WHAT TO DO —
Copy every line of the material below that contains the string "override". Letter case matters.

============

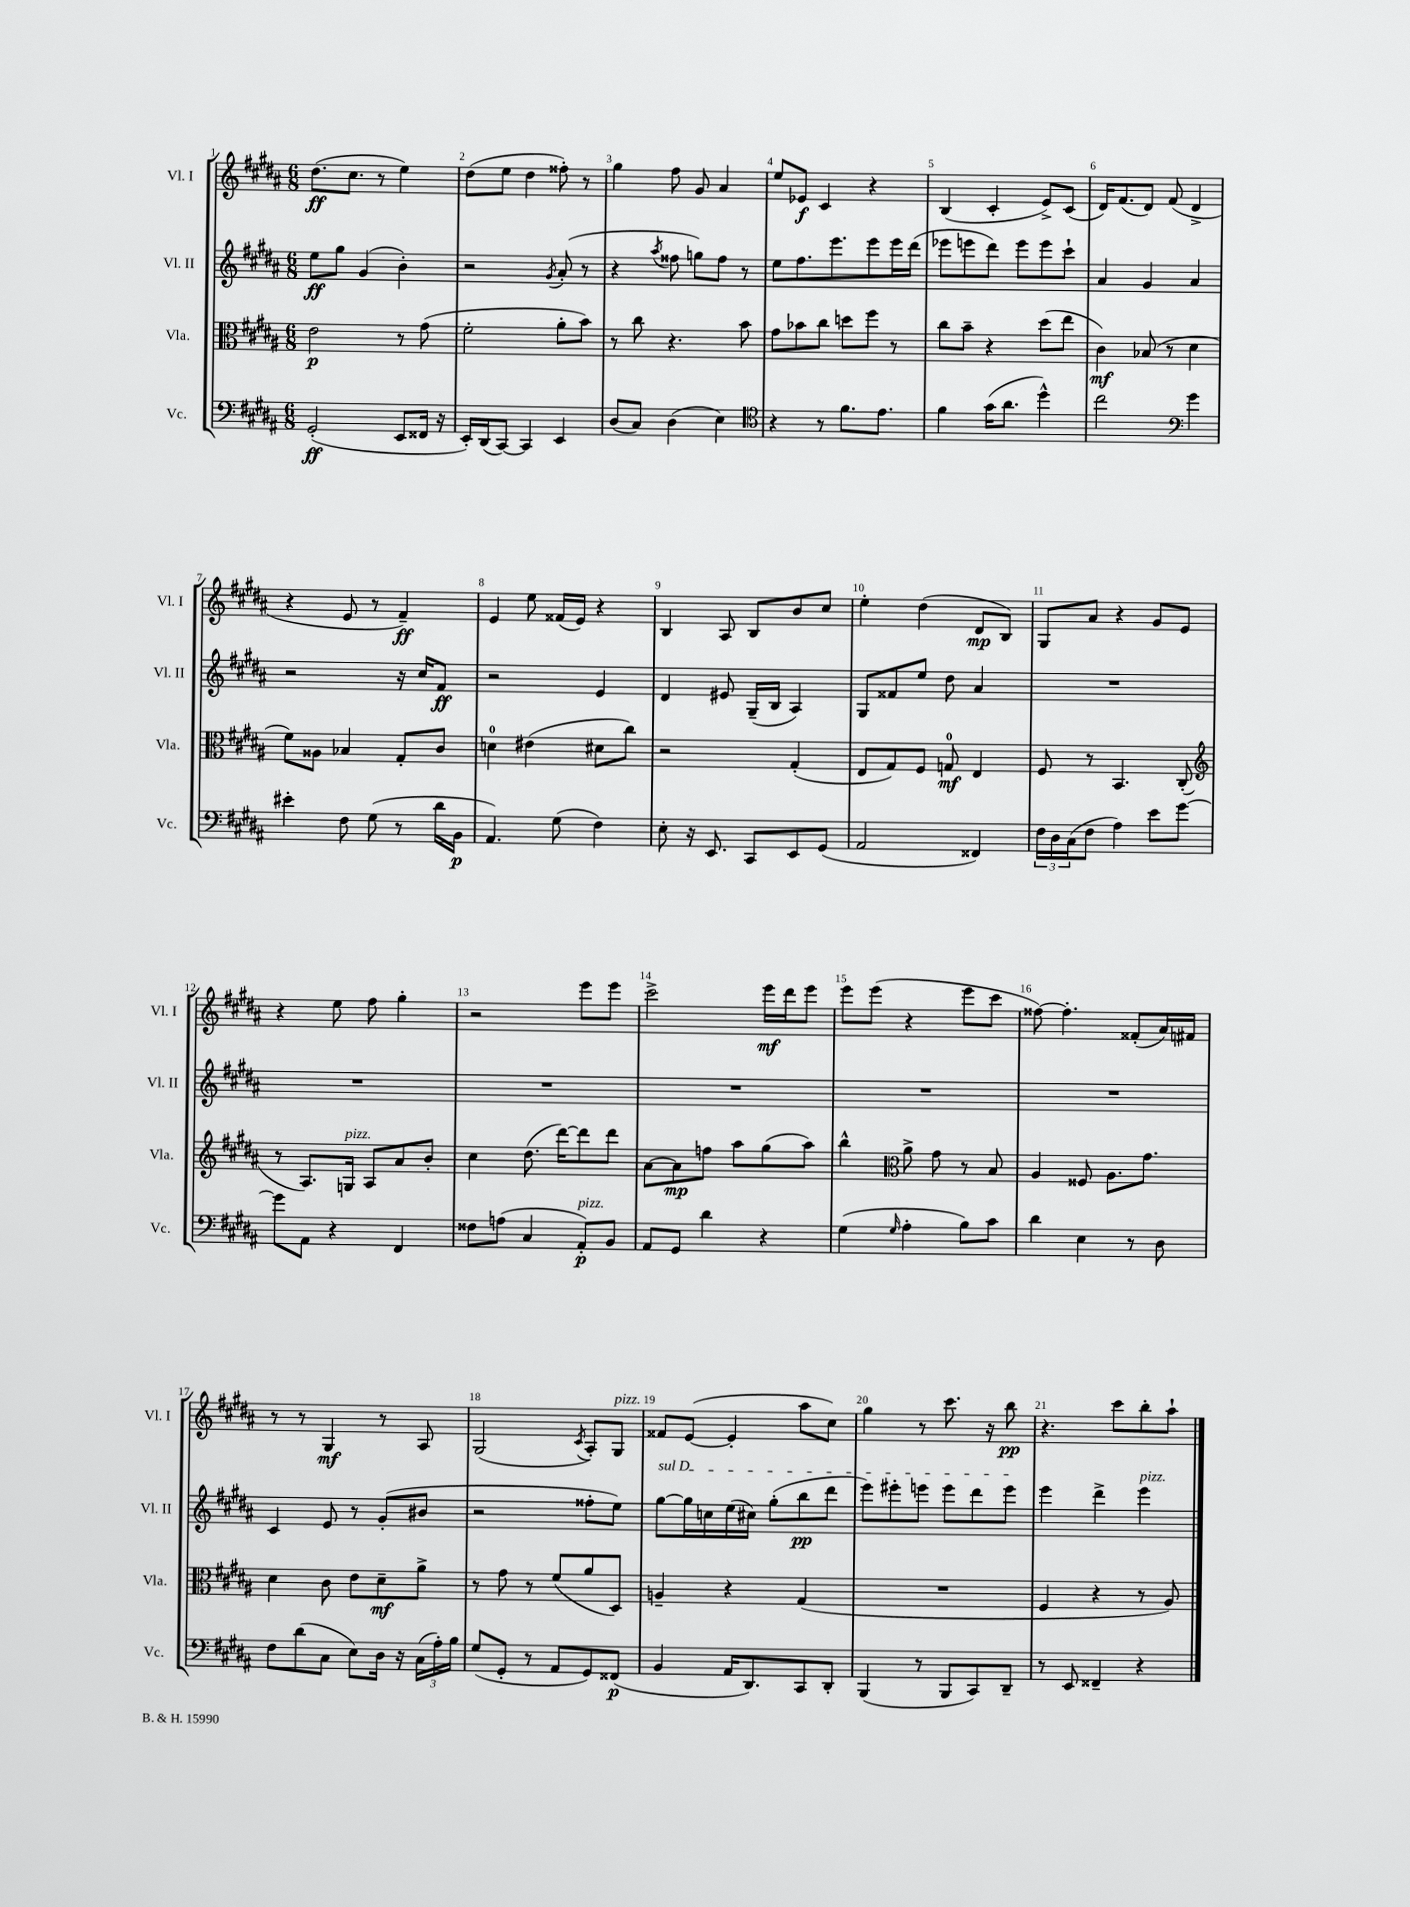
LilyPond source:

<<
\new StaffGroup <<
\new Staff = "s0" \with { instrumentName = "Vl. I" shortInstrumentName = "Vl. I" } {
    \clef treble \key b \major \numericTimeSignature \time 6/8
    dis''8.\ff( cis''8. r8 e''4) |
    dis''8( e''8 dis''4 fisis''8-.) r8 |
    gis''4 fis''8 gis'8 ais'4 |
    e''8 ees'8\f cis'4 r4 |
    b4( cis'4-. e'8->) cis'8( |
    dis'16) fis'8.( dis'8) fis'8( dis'4-> |
    r4 e'8 r8 fis'4--\ff) |
    e'4 e''8 fisis'16( e'16) r4 |
    b4 ais8 b8 b'8 cis''8 |
    e''4-. dis''4( dis'8\mp b8) |
    gis8 ais'8 r4 gis'8 e'8 |
    r4 e''8 fis''8 gis''4-. |
    r2 e'''8 e'''8 |
    cis'''2-> e'''16\mf dis'''16 e'''8 |
    e'''8 e'''8( r4 e'''8 cis'''8 |
    fisis''8~) fisis''4.-. fisis'8-.( ais'16) fis'16 |
    r8 r8 gis4\mf r8 ais8 |
    gis2( \acciaccatura { cis'8 } ais8-.) gis8^\markup { \italic "pizz." } |
    fisis'8 e'8~( e'4-. ais''8 cis''8) |
    gis''4 r8 cis'''8. r16 b''8\pp |
    r4. cis'''8 b''8-. ais''8-! \bar "|." |
}
\new Staff = "s1" \with { instrumentName = "Vl. II" shortInstrumentName = "Vl. II" } {
    \clef treble \key b \major \numericTimeSignature \time 6/8
    e''8\ff gis''8 gis'4( b'4-.) |
    r2 \acciaccatura { gis'8 } ais'8-.( r8 |
    r4 \acciaccatura { ais''8 } fisis''8 g''8) fisis''8 r8 |
    e''8 fis''8. e'''8. e'''8 e'''16 dis'''16( |
    ees'''8 e'''8 dis'''8) e'''8 e'''8 cis'''8-! |
    ais'4 gis'4 ais'4 |
    r2 r16 cis''16 fis'8\ff |
    r2 e'4 |
    dis'4 eis'8 gis16--( b16 ais4) |
    gis8 fisis'8 e''8 dis''8 ais'4 |
    R2. |
    R2. |
    R2. |
    R2. |
    R2. |
    R2. |
    cis'4 e'8 r8 gis'8-.( bis'8 |
    r2 fisis''8-. e''8) |
    \once \override TextSpanner.bound-details.left.text = \markup { \italic "sul D" } gis''8~\startTextSpan gis''16 c''16 e''16( cis''16) gis''8-.( b''8\pp dis'''8 |
    e'''8) eis'''8-. e'''8 e'''8 dis'''8 e'''8\stopTextSpan |
    e'''4 dis'''4-> e'''4^\markup { \italic "pizz." } \bar "|." |
}
\new Staff = "s2" \with { instrumentName = "Vla." shortInstrumentName = "Vla." } {
    \clef alto \key b \major \numericTimeSignature \time 6/8
    e'2\p r8 gis'8( |
    fis'2-. ais'8-. b'8) |
    r8 cis''8 r4. b'8 |
    gis'8 bes'8 cis''8 d''8 fis''8 r8 |
    cis''8 b'8-- r4 dis''8( e''8 |
    cis'4\mf) bes8( r8 dis'4 |
    fis'8) aisis8 bes4 gis8-. cis'8 |
    d'4-0 eis'4( dis'8 cis''8) |
    r2 gis4-.( |
    e8 gis8) fis8 g8-0\mf e4 |
    fis8 r8 b,4. cis8-.( |
    \clef treble r8 ais8.) g16^\markup { \italic "pizz." } ais8 ais'8 b'8-. |
    cis''4 dis''8.( dis'''16~) dis'''8 dis'''8 |
    ais'8~ ais'8\mp f''8 ais''8 gis''8( ais''8) |
    b''4-^ \clef alto ais'8-> gis'8 r8 b8 |
    ais4 fisis8 ais8. gis'8. |
    dis'4 cis'8 e'8 dis'8--\mf ais'8-> |
    r8 gis'8 r8 fis'8( ais'8 dis8) |
    a4-- r4 gis4( |
    R2. |
    fis4 r4 r8 ais8) \bar "|." |
}
\new Staff = "s3" \with { instrumentName = "Vc." shortInstrumentName = "Vc." } {
    \clef bass \key b \major \numericTimeSignature \time 6/8
    gis,2-.\ff( e,8 fisis,16 r16 |
    e,16-.) dis,16( cis,8~) cis,4 e,4 |
    dis8( cis8) dis4( e4) |
    \clef tenor r4 r8 fis'8. e'8. |
    fis'4 gis'16( ais'8. dis''4-^) |
    cis''2 \clef bass gis'4 |
    eis'4-. fis8 gis8( r8 dis'16 b,16\p |
    ais,4.) gis8( fis4) |
    e8-. r16 e,8. cis,8 e,8 gis,8( |
    ais,2 fisis,4) |
    \tuplet 3/2 { fis16 dis16 cis16( } fis8 ais4) e'8 gis'8~ |
    gis'8 ais,8 r4 fis,4 |
    fisis8 a8( cis4 ais,8-.\p^\markup { \italic "pizz." }) b,8 |
    ais,8 gis,8 dis'4 r4 |
    gis4( \grace { gis16 } ais4-. b8) cis'8 |
    dis'4 e4 r8 dis8 |
    fis8 dis'8( cis8 e8) dis16 r16 \tuplet 3/2 { cis16( ais16-.) b16 } |
    gis8( gis,8-. r8 ais,8 gis,8) fisis,8\p( |
    b,4 ais,16 dis,8.) cis,8 dis,8-. |
    b,,4( r8 b,,8 cis,8) dis,8-- |
    r8 e,8 fisis,4-- r4 \bar "|." |
}
>>
>>
\layout { \context { \Score \override BarNumber.break-visibility = ##(#f #t #t) barNumberVisibility = #all-bar-numbers-visible } }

============

EXERCISE SOLUTION —
    \once \override TextSpanner.bound-details.left.text = \markup { \italic "sul D" } gis''8~\startTextSpan gis''16 c''16 e''16( cis''16) gis''8-.( b''8\pp dis'''8 |
\layout { \context { \Score \override BarNumber.break-visibility = ##(#f #t #t) barNumberVisibility = #all-bar-numbers-visible } }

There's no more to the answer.